Work request:
Search the records for the word "none" and pick out every line that has it.

=== Begin Enclosure ===

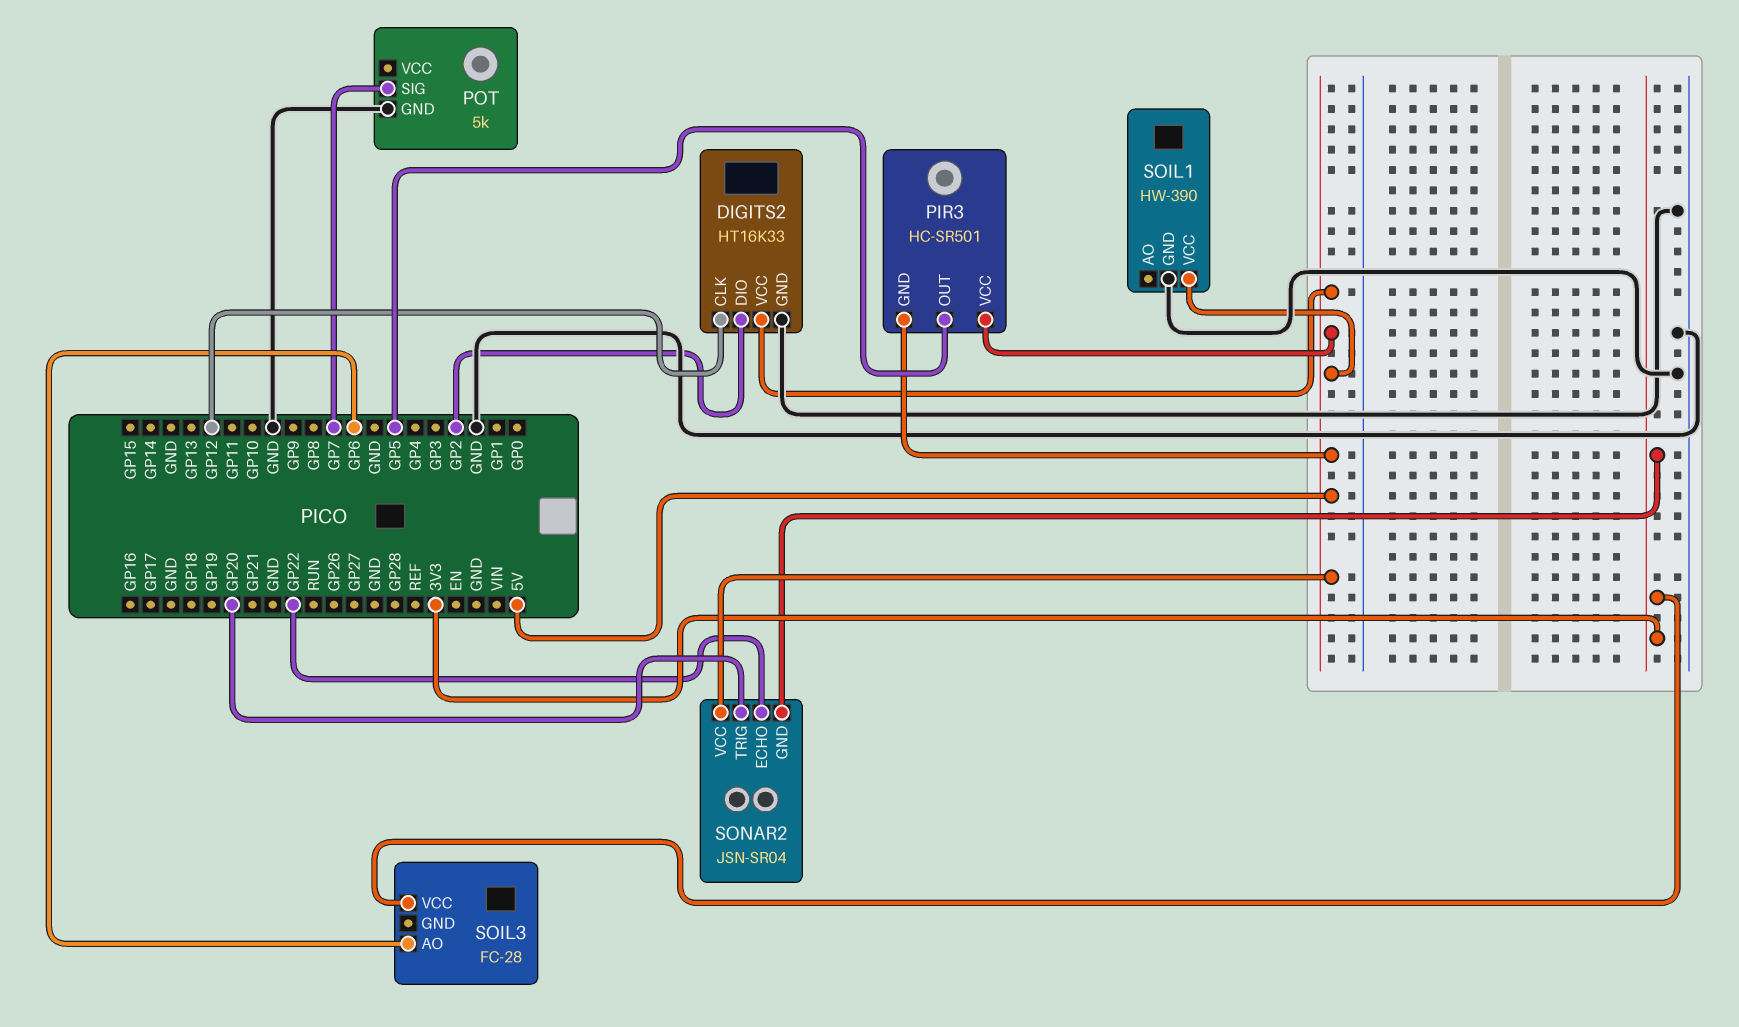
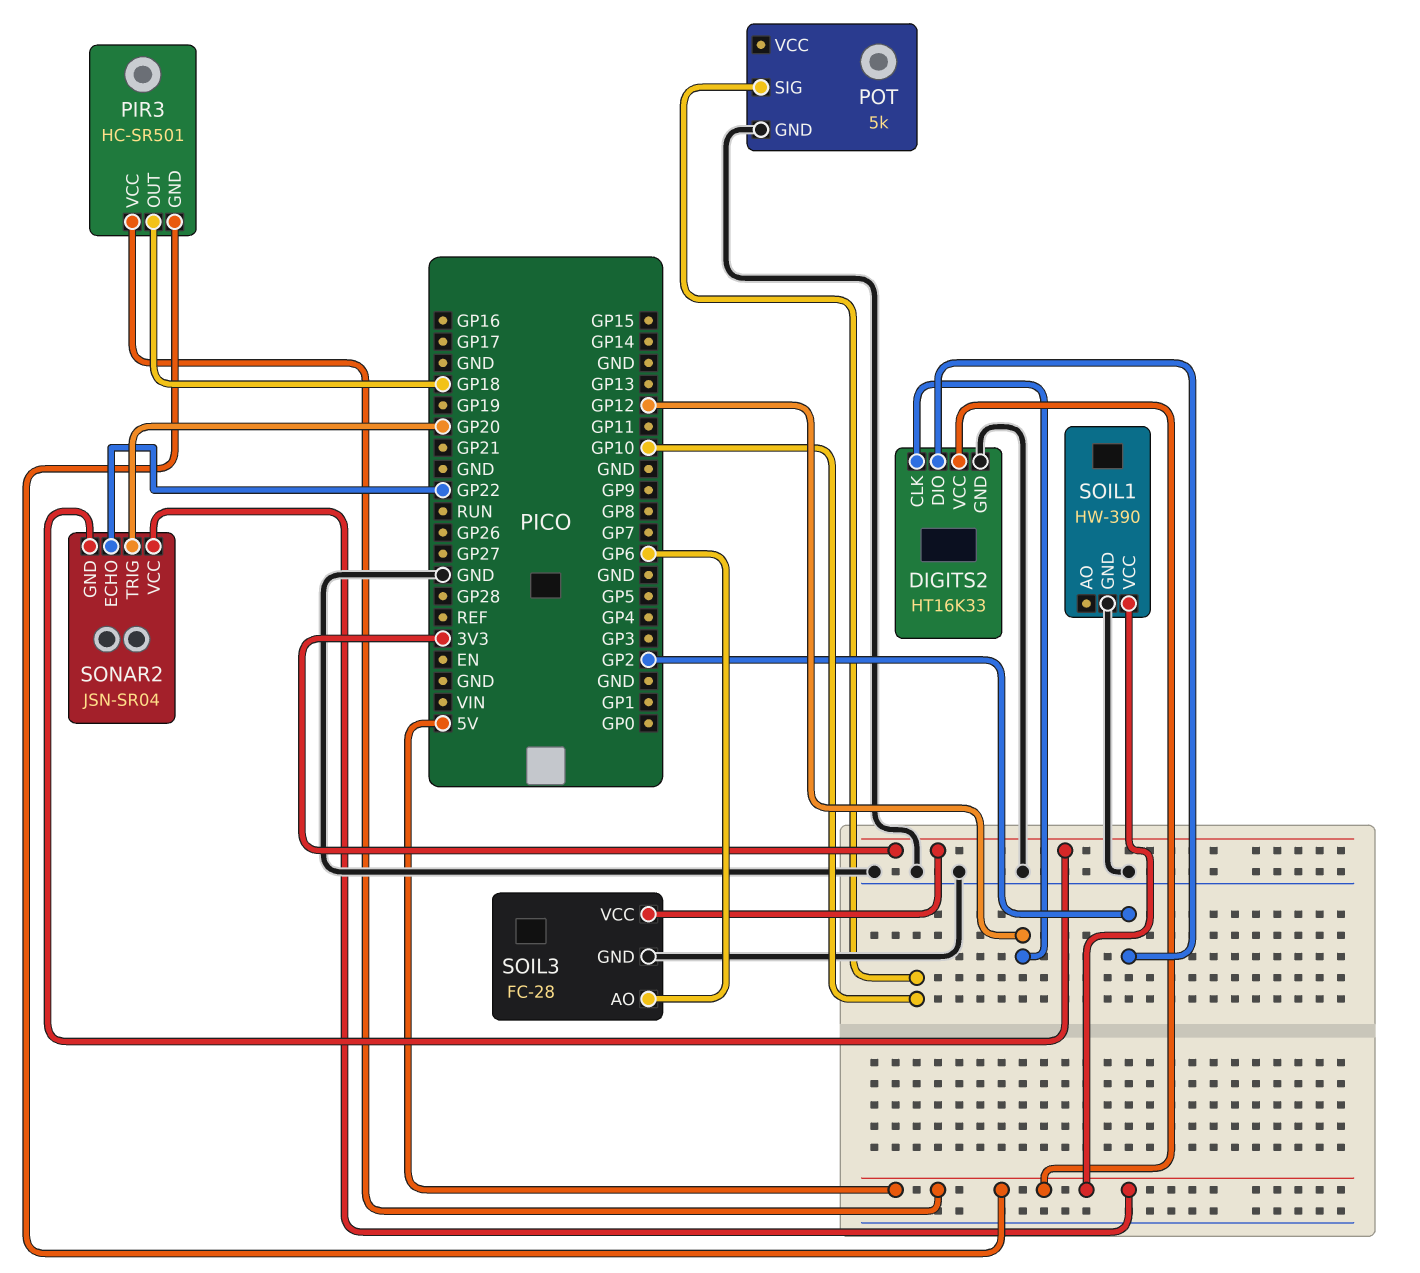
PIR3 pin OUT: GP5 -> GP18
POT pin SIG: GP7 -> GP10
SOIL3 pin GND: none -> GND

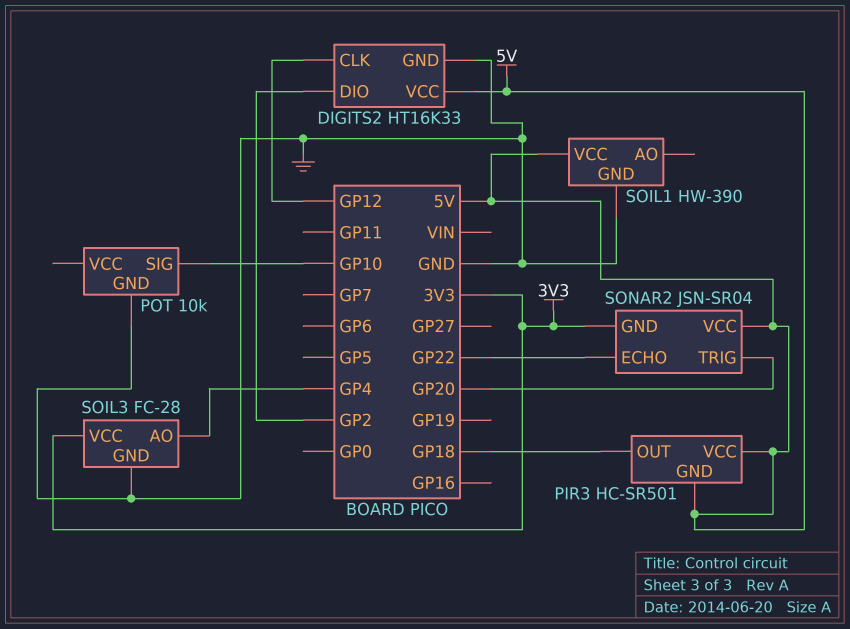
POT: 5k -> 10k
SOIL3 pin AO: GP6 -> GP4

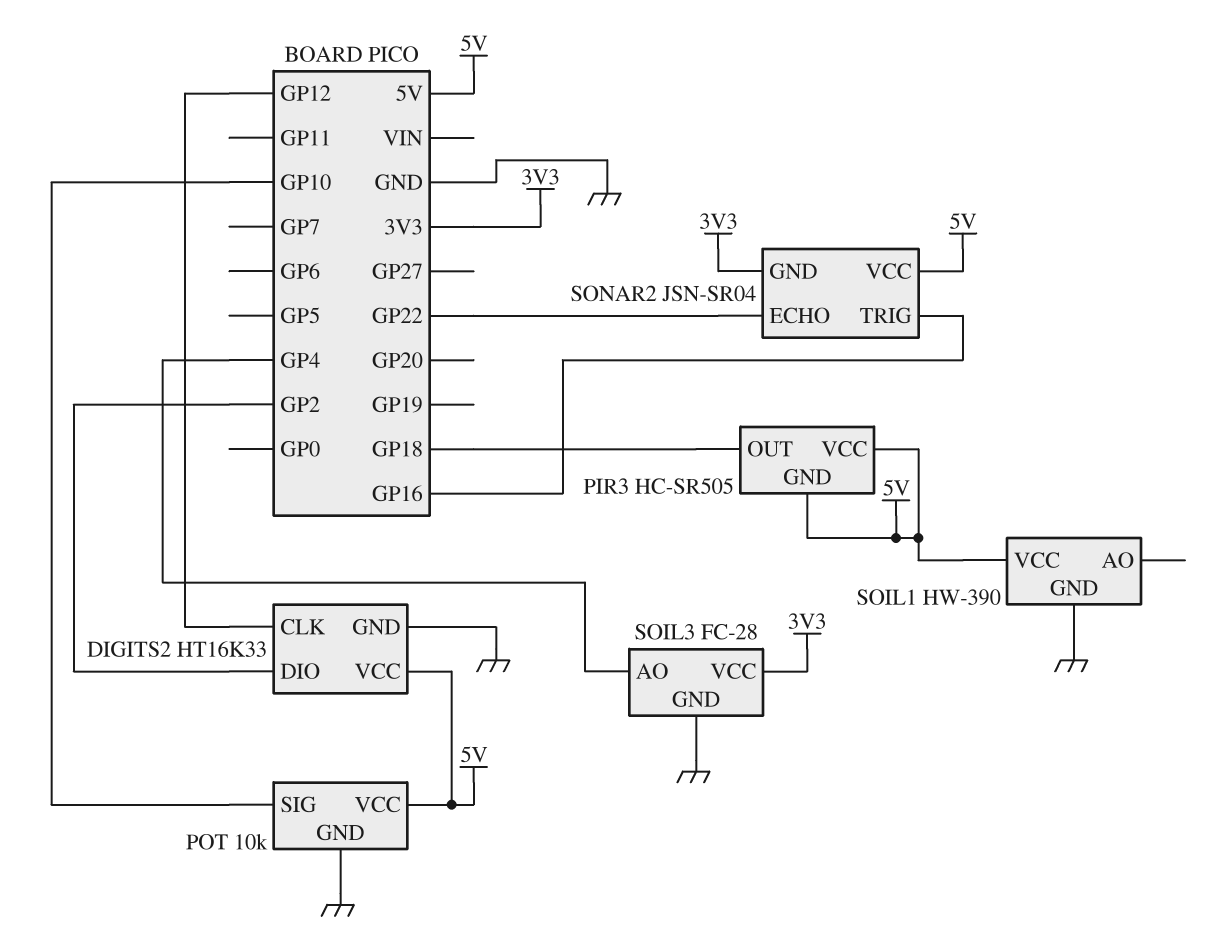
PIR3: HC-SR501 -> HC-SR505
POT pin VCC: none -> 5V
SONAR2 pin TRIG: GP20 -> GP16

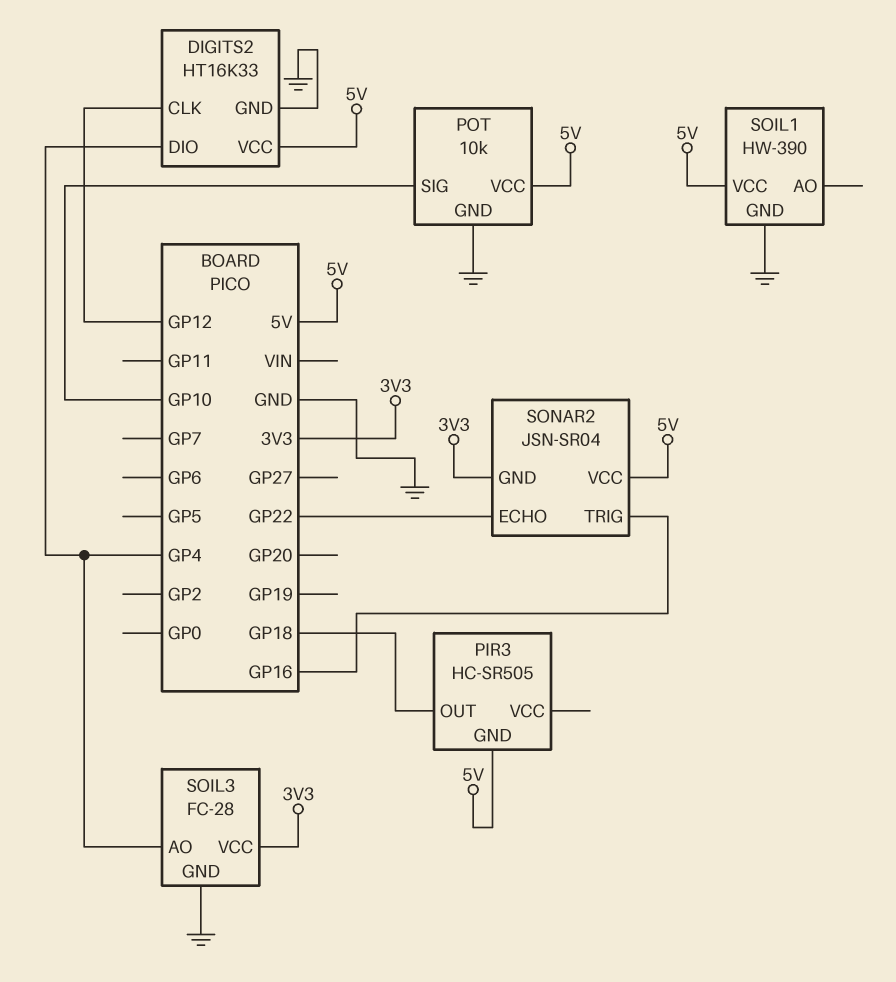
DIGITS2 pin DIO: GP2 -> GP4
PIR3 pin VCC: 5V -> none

=== End Enclosure ===

Response area:
SOIL3 pin GND: none -> GND
POT pin VCC: none -> 5V
PIR3 pin VCC: 5V -> none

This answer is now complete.